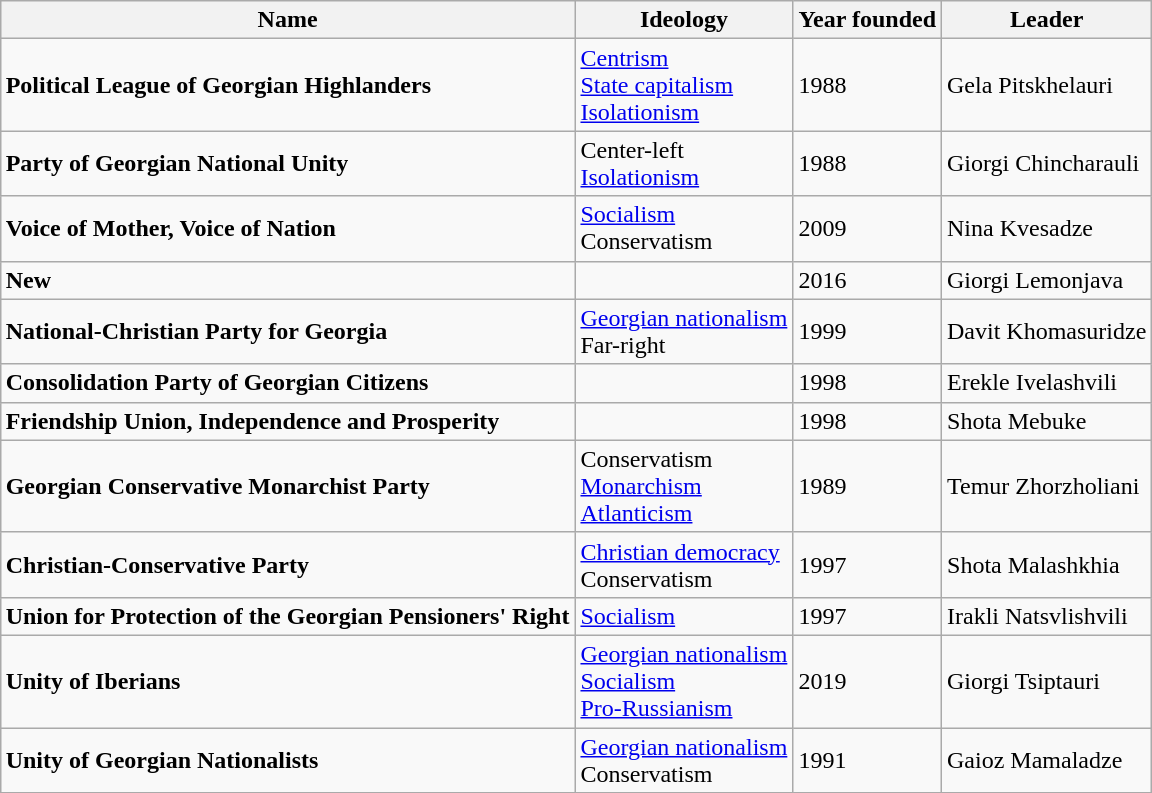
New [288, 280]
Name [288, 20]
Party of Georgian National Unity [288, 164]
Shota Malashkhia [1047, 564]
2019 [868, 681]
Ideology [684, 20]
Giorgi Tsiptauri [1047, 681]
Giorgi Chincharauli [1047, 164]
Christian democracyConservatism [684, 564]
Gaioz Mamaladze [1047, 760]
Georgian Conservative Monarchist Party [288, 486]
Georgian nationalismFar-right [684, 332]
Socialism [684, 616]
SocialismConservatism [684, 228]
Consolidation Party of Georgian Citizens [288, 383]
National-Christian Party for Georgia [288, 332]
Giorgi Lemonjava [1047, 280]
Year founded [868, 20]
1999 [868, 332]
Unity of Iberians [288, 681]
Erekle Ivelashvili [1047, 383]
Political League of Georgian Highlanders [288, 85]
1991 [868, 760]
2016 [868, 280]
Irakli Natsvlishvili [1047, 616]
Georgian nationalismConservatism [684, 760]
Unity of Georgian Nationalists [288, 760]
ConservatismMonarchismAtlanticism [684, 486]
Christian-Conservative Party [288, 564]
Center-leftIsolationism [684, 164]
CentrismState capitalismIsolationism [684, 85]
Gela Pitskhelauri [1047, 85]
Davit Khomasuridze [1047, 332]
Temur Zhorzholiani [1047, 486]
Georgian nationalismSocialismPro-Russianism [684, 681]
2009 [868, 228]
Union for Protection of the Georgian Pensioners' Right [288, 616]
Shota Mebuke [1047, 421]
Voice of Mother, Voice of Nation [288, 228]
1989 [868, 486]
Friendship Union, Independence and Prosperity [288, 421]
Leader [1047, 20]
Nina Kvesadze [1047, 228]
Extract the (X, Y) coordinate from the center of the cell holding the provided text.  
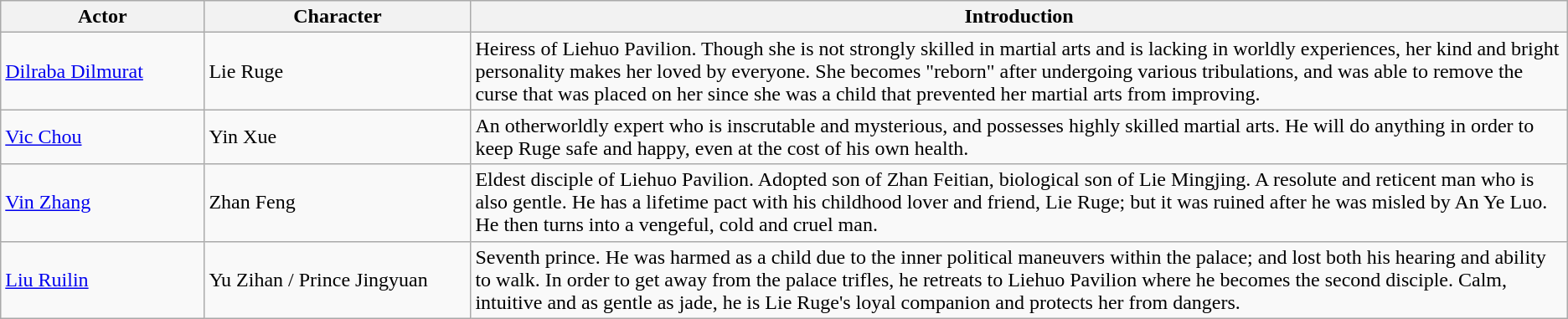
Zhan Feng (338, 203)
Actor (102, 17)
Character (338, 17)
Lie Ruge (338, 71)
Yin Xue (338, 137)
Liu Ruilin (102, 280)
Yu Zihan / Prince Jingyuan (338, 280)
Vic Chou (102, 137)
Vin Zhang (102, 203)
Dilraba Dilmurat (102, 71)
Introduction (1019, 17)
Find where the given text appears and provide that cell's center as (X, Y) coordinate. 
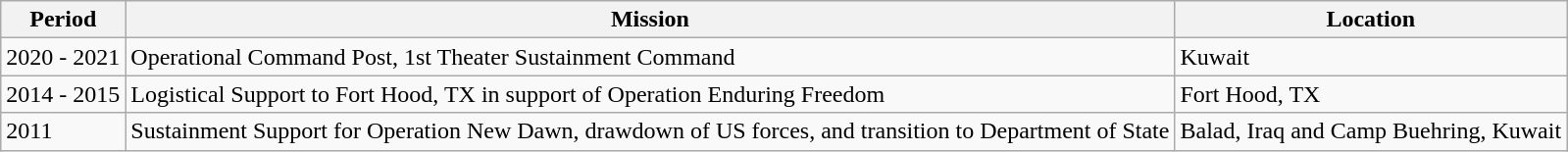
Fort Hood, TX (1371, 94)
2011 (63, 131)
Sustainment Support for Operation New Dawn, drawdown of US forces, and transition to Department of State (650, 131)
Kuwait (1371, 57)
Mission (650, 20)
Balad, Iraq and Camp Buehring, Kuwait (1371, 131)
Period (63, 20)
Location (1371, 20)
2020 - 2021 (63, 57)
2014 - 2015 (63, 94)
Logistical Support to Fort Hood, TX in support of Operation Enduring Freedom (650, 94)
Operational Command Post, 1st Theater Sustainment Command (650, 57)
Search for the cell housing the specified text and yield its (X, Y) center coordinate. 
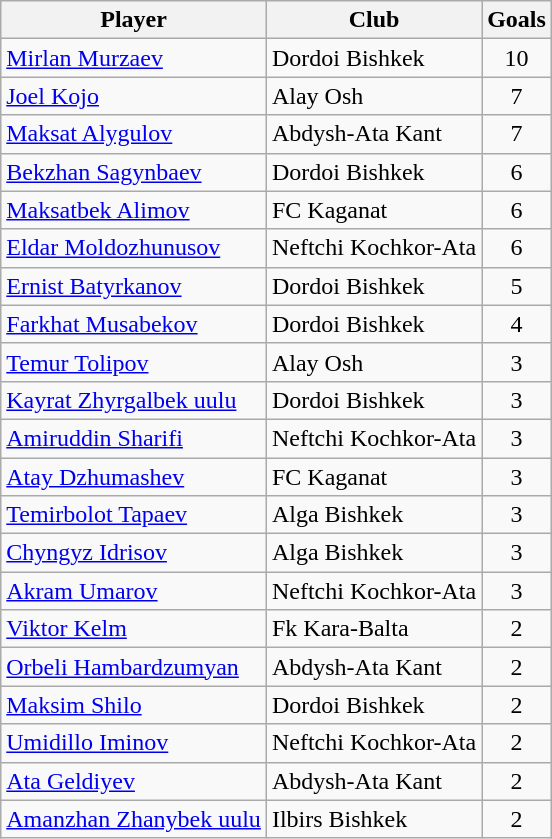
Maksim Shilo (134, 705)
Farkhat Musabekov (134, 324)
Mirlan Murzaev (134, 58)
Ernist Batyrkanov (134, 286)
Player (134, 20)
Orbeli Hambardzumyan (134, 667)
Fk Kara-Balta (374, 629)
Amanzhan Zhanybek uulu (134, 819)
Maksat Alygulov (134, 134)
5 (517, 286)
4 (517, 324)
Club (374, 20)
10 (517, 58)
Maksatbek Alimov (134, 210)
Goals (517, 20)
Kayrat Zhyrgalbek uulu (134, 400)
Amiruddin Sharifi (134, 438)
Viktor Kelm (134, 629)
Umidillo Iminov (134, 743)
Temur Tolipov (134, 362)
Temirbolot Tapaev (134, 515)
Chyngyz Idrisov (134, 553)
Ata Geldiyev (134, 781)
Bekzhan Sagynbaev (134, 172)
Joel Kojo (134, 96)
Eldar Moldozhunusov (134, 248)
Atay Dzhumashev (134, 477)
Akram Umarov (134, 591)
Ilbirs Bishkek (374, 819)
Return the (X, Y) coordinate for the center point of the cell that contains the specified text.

------------------------------------------------------------------------

STATED GOAL:
Return every line of the records above word for word, omitting the pictures.

ANSWER TO THIS TASK:
New [288, 280]
Name [288, 20]
Party of Georgian National Unity [288, 164]
Shota Malashkhia [1047, 564]
2019 [868, 681]
Ideology [684, 20]
Giorgi Tsiptauri [1047, 681]
Giorgi Chincharauli [1047, 164]
Christian democracyConservatism [684, 564]
Gaioz Mamaladze [1047, 760]
Georgian Conservative Monarchist Party [288, 486]
Georgian nationalismFar-right [684, 332]
Socialism [684, 616]
SocialismConservatism [684, 228]
Consolidation Party of Georgian Citizens [288, 383]
National-Christian Party for Georgia [288, 332]
Giorgi Lemonjava [1047, 280]
Year founded [868, 20]
1999 [868, 332]
Unity of Iberians [288, 681]
Erekle Ivelashvili [1047, 383]
Political League of Georgian Highlanders [288, 85]
1991 [868, 760]
2016 [868, 280]
Irakli Natsvlishvili [1047, 616]
Georgian nationalismConservatism [684, 760]
Unity of Georgian Nationalists [288, 760]
ConservatismMonarchismAtlanticism [684, 486]
Christian-Conservative Party [288, 564]
Center-leftIsolationism [684, 164]
CentrismState capitalismIsolationism [684, 85]
Gela Pitskhelauri [1047, 85]
Davit Khomasuridze [1047, 332]
Temur Zhorzholiani [1047, 486]
Georgian nationalismSocialismPro-Russianism [684, 681]
2009 [868, 228]
Union for Protection of the Georgian Pensioners' Right [288, 616]
Shota Mebuke [1047, 421]
Voice of Mother, Voice of Nation [288, 228]
1989 [868, 486]
Friendship Union, Independence and Prosperity [288, 421]
Leader [1047, 20]
Nina Kvesadze [1047, 228]
Extract the (X, Y) coordinate from the center of the cell holding the provided text.  
Zhan Feng (338, 203)
Actor (102, 17)
Character (338, 17)
Lie Ruge (338, 71)
Yin Xue (338, 137)
Liu Ruilin (102, 280)
Yu Zihan / Prince Jingyuan (338, 280)
Vic Chou (102, 137)
Vin Zhang (102, 203)
Dilraba Dilmurat (102, 71)
Introduction (1019, 17)
Find where the given text appears and provide that cell's center as (X, Y) coordinate. 
Fort Hood, TX (1371, 94)
2011 (63, 131)
Sustainment Support for Operation New Dawn, drawdown of US forces, and transition to Department of State (650, 131)
Kuwait (1371, 57)
Mission (650, 20)
Balad, Iraq and Camp Buehring, Kuwait (1371, 131)
Period (63, 20)
Location (1371, 20)
2020 - 2021 (63, 57)
2014 - 2015 (63, 94)
Logistical Support to Fort Hood, TX in support of Operation Enduring Freedom (650, 94)
Operational Command Post, 1st Theater Sustainment Command (650, 57)
Search for the cell housing the specified text and yield its (X, Y) center coordinate. 
Maksim Shilo (134, 705)
Farkhat Musabekov (134, 324)
Mirlan Murzaev (134, 58)
Ernist Batyrkanov (134, 286)
Player (134, 20)
Orbeli Hambardzumyan (134, 667)
Fk Kara-Balta (374, 629)
Amanzhan Zhanybek uulu (134, 819)
Maksat Alygulov (134, 134)
5 (517, 286)
4 (517, 324)
Club (374, 20)
10 (517, 58)
Maksatbek Alimov (134, 210)
Goals (517, 20)
Kayrat Zhyrgalbek uulu (134, 400)
Amiruddin Sharifi (134, 438)
Viktor Kelm (134, 629)
Umidillo Iminov (134, 743)
Temur Tolipov (134, 362)
Temirbolot Tapaev (134, 515)
Chyngyz Idrisov (134, 553)
Ata Geldiyev (134, 781)
Bekzhan Sagynbaev (134, 172)
Joel Kojo (134, 96)
Eldar Moldozhunusov (134, 248)
Atay Dzhumashev (134, 477)
Akram Umarov (134, 591)
Ilbirs Bishkek (374, 819)
Return the (X, Y) coordinate for the center point of the cell that contains the specified text.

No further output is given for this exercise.